## Excerpted records
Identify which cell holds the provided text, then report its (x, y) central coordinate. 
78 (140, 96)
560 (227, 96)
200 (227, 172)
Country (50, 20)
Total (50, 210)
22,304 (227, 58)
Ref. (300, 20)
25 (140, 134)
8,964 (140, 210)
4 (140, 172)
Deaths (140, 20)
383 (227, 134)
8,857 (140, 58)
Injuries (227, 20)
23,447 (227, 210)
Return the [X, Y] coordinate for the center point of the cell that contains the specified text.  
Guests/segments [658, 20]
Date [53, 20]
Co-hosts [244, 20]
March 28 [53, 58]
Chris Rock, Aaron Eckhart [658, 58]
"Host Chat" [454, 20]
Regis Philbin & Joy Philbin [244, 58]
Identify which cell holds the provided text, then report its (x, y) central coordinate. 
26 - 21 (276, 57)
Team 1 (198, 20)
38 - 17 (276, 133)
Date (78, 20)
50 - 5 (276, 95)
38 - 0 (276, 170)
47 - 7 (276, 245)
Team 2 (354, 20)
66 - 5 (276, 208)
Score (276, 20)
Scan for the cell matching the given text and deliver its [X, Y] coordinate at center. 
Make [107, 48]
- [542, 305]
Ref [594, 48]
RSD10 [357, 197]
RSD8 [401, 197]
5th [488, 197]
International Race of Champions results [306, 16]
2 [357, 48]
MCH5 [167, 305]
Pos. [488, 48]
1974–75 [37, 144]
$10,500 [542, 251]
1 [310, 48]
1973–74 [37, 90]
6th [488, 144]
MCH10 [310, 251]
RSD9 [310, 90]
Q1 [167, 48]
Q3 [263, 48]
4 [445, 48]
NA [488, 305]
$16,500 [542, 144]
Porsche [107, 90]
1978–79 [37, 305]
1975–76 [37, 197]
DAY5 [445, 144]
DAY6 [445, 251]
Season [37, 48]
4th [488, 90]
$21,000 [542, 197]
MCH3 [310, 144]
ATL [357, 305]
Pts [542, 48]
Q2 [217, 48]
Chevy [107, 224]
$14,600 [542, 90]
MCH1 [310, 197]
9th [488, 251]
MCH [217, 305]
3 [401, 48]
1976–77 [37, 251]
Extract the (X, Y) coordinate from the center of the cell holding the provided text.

## What the task requires
Which lines of the records above contain the word "coordinate"? Gather every such line, counting only matches in the same case.

## Finished exercise
Identify which cell holds the provided text, then report its (x, y) central coordinate. 
Return the [X, Y] coordinate for the center point of the cell that contains the specified text.  
Identify which cell holds the provided text, then report its (x, y) central coordinate. 
Scan for the cell matching the given text and deliver its [X, Y] coordinate at center. 
Extract the (X, Y) coordinate from the center of the cell holding the provided text.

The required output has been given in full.